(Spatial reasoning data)

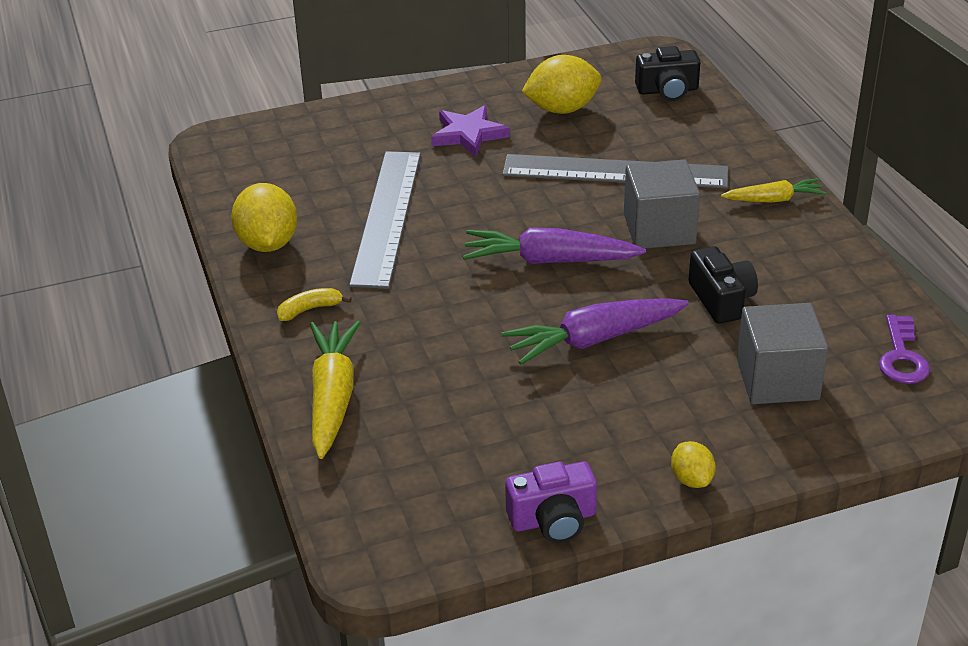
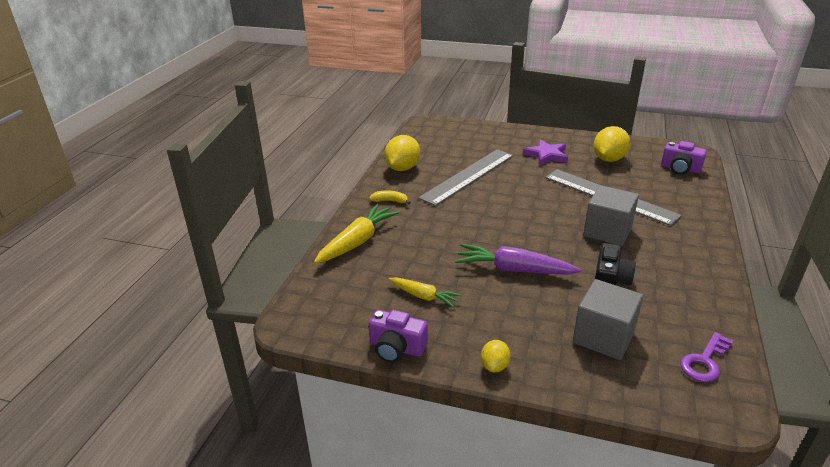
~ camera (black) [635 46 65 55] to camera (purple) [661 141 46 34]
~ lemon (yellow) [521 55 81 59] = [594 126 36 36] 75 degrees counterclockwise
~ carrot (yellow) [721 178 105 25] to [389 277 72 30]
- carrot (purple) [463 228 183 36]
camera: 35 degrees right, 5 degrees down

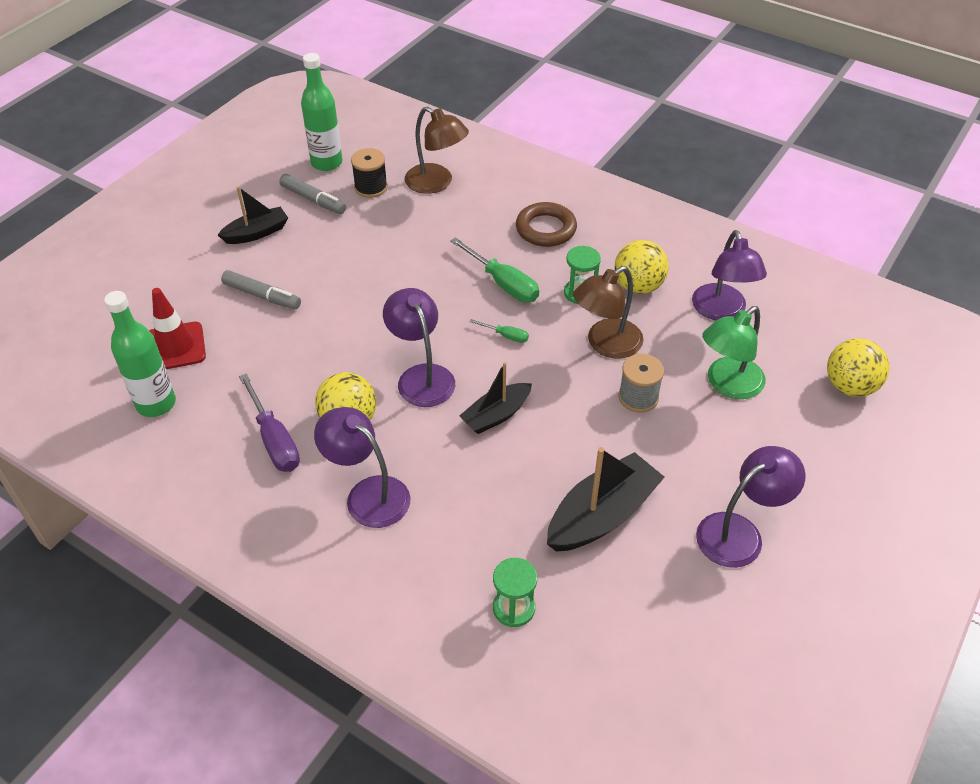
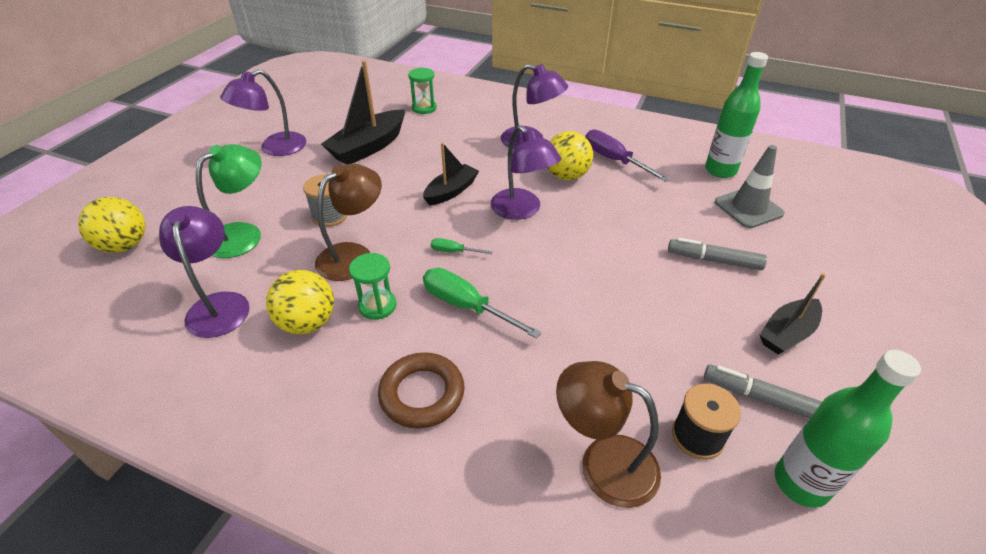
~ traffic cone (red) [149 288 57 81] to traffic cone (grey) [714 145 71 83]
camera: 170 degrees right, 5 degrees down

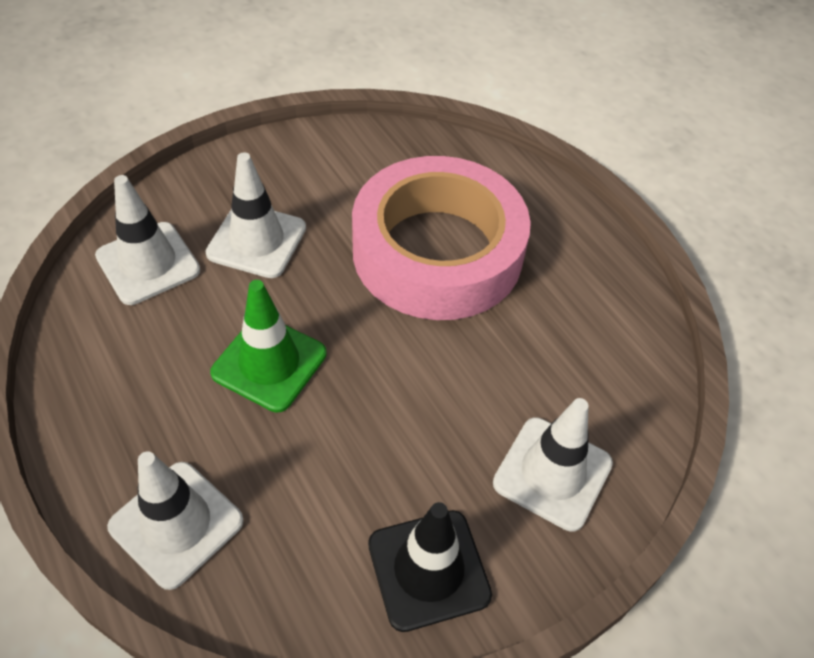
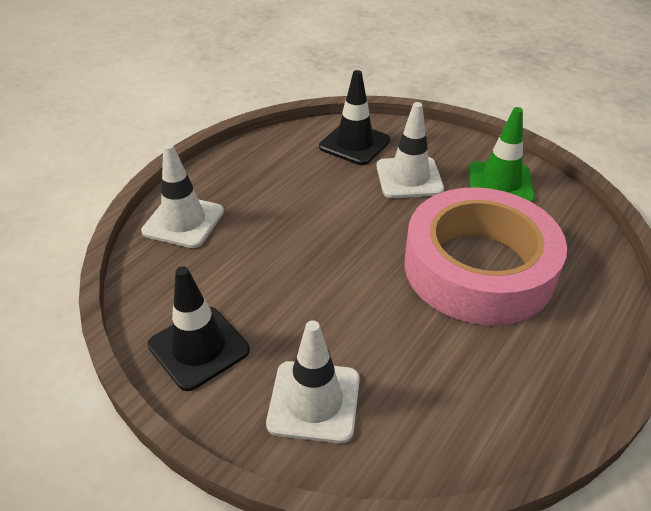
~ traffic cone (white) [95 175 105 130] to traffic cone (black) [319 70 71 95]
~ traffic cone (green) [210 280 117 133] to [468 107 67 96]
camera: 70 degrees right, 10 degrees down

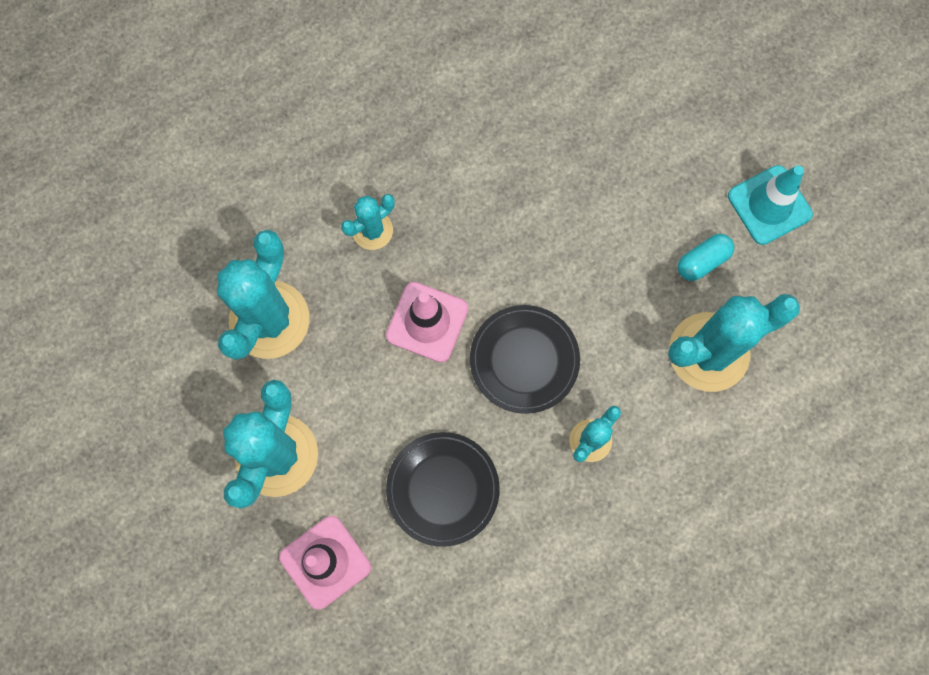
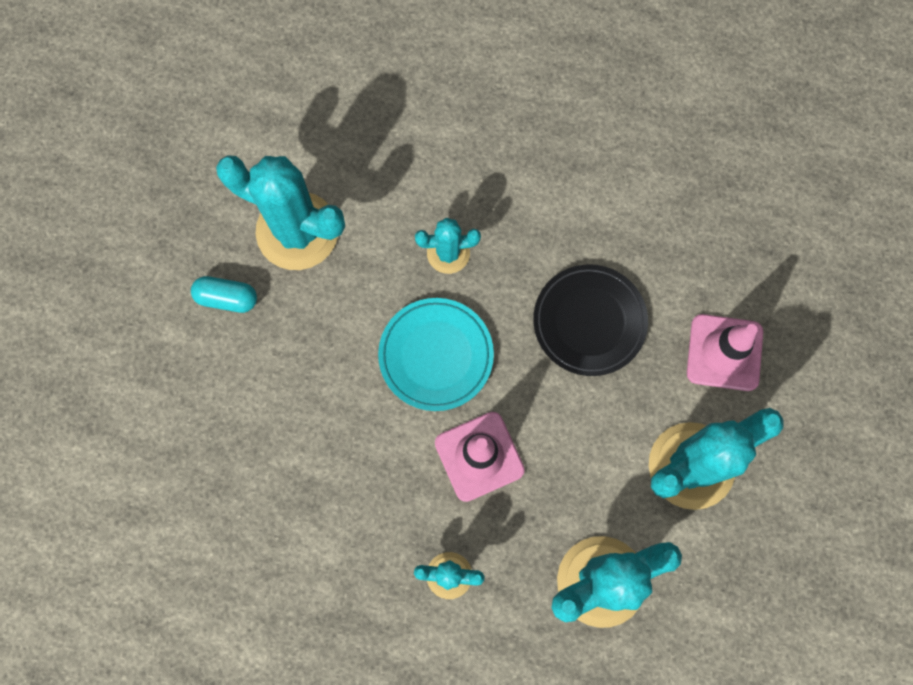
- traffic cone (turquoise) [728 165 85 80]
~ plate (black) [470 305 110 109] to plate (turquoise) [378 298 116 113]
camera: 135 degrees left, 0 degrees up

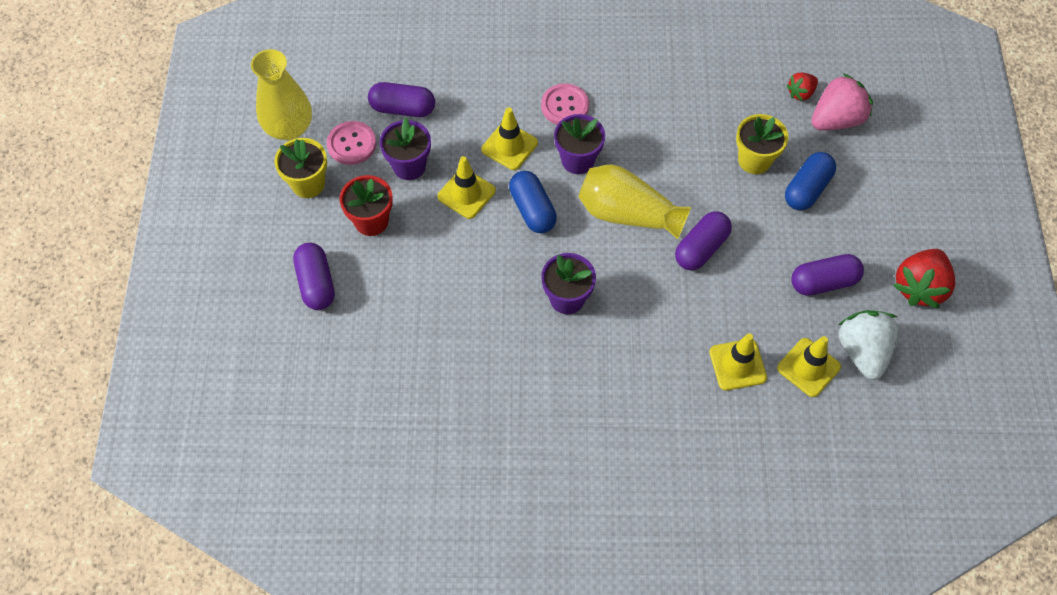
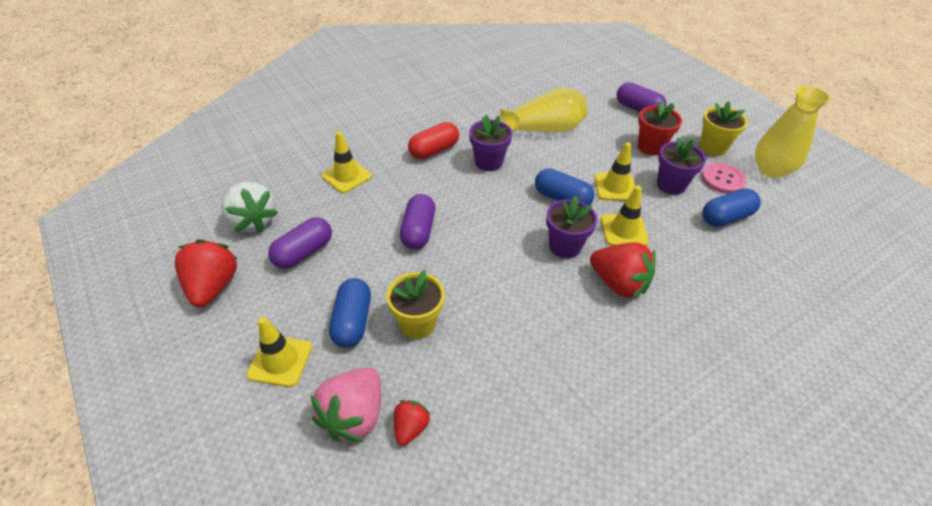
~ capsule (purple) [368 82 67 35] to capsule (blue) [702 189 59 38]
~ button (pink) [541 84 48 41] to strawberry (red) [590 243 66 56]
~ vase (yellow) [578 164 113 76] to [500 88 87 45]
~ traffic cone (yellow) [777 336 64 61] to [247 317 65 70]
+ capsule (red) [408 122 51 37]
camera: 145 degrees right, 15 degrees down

*Exercise goal*
Exactly as written, give the entries above again, with no images.

*Solution to this task*
~ camera (black) [635 46 65 55] to camera (purple) [661 141 46 34]
~ lemon (yellow) [521 55 81 59] = [594 126 36 36] 75 degrees counterclockwise
~ carrot (yellow) [721 178 105 25] to [389 277 72 30]
- carrot (purple) [463 228 183 36]
camera: 35 degrees right, 5 degrees down

~ traffic cone (red) [149 288 57 81] to traffic cone (grey) [714 145 71 83]
camera: 170 degrees right, 5 degrees down

~ traffic cone (white) [95 175 105 130] to traffic cone (black) [319 70 71 95]
~ traffic cone (green) [210 280 117 133] to [468 107 67 96]
camera: 70 degrees right, 10 degrees down

- traffic cone (turquoise) [728 165 85 80]
~ plate (black) [470 305 110 109] to plate (turquoise) [378 298 116 113]
camera: 135 degrees left, 0 degrees up

~ capsule (purple) [368 82 67 35] to capsule (blue) [702 189 59 38]
~ button (pink) [541 84 48 41] to strawberry (red) [590 243 66 56]
~ vase (yellow) [578 164 113 76] to [500 88 87 45]
~ traffic cone (yellow) [777 336 64 61] to [247 317 65 70]
+ capsule (red) [408 122 51 37]
camera: 145 degrees right, 15 degrees down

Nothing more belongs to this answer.